Start of PROVIDED DATA
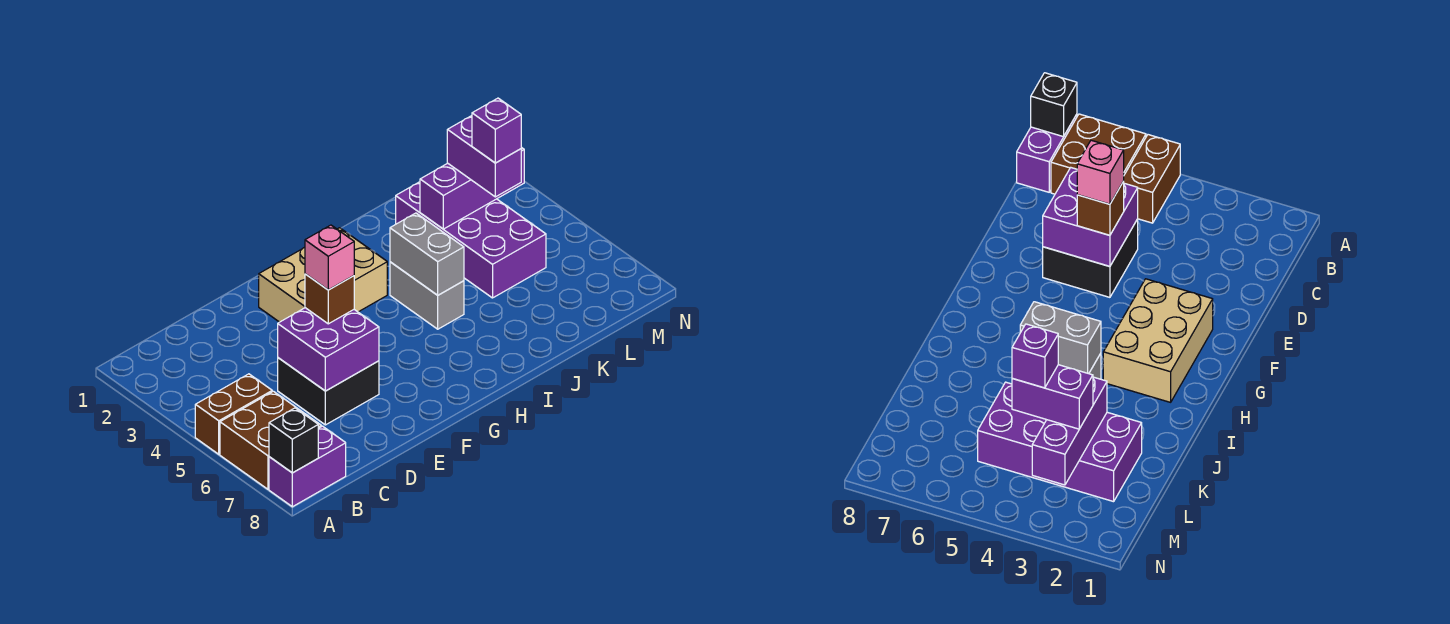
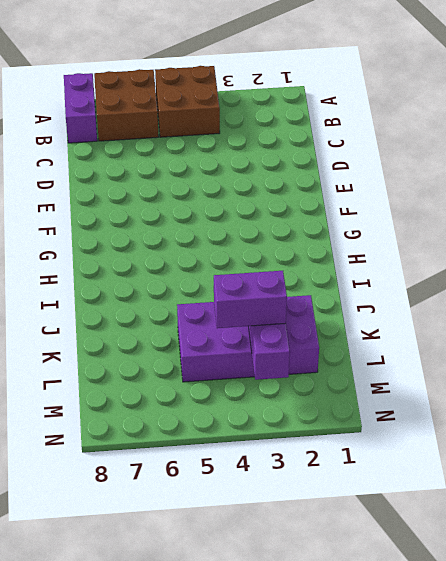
brown 2x2 brick [155,66,220,137] -> brown 1x2 brick [195,374,272,454]
none -> black 2x2 brick [278,358,379,425]
none -> tan 2x3 brick [259,228,387,322]
none -> grey 1x2 brick [390,262,464,329]

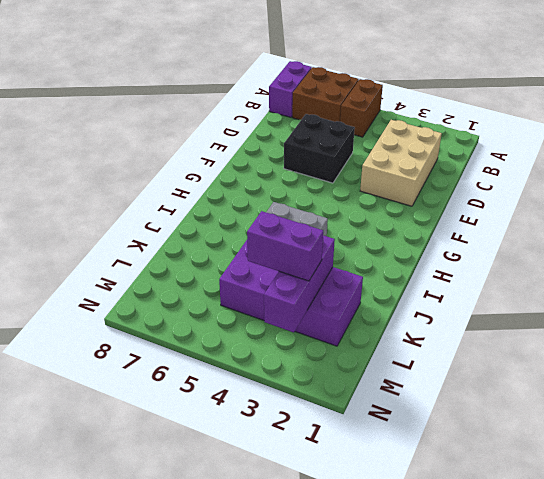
tan 2x3 brick [360,120,442,206] -> tan 2x3 brick moved to [259,228,387,322]
none -> black 1x1 brick [269,408,318,473]
none -> purple 2x2 brick [278,308,379,391]
none -> grey 1x2 brick [390,213,464,295]

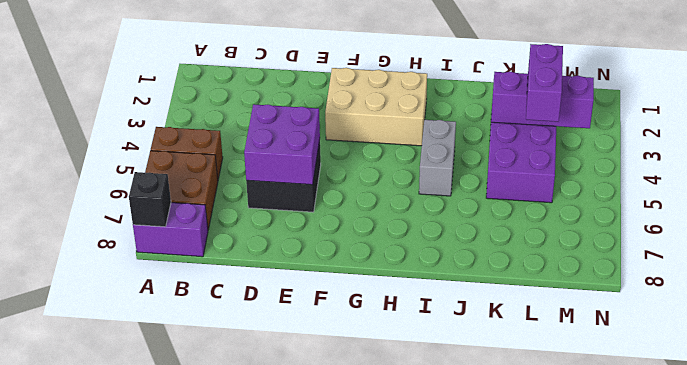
none -> grey 1x2 brick [390,213,464,295]
none -> brown 1x1 brick [305,274,354,324]
none -> pink 1x1 brick [305,225,354,290]

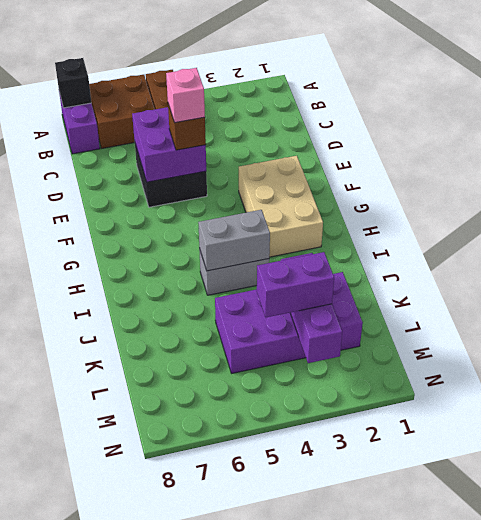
none -> purple 1x1 brick [472,98,521,163]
End of PROVIDED DATA
WORK TO COMPLETE:
From the data above, copy every line where "purple" appears.

ANSWER TO THIS EXERCISE:
none -> purple 2x2 brick [278,308,379,391]
none -> purple 1x1 brick [472,98,521,163]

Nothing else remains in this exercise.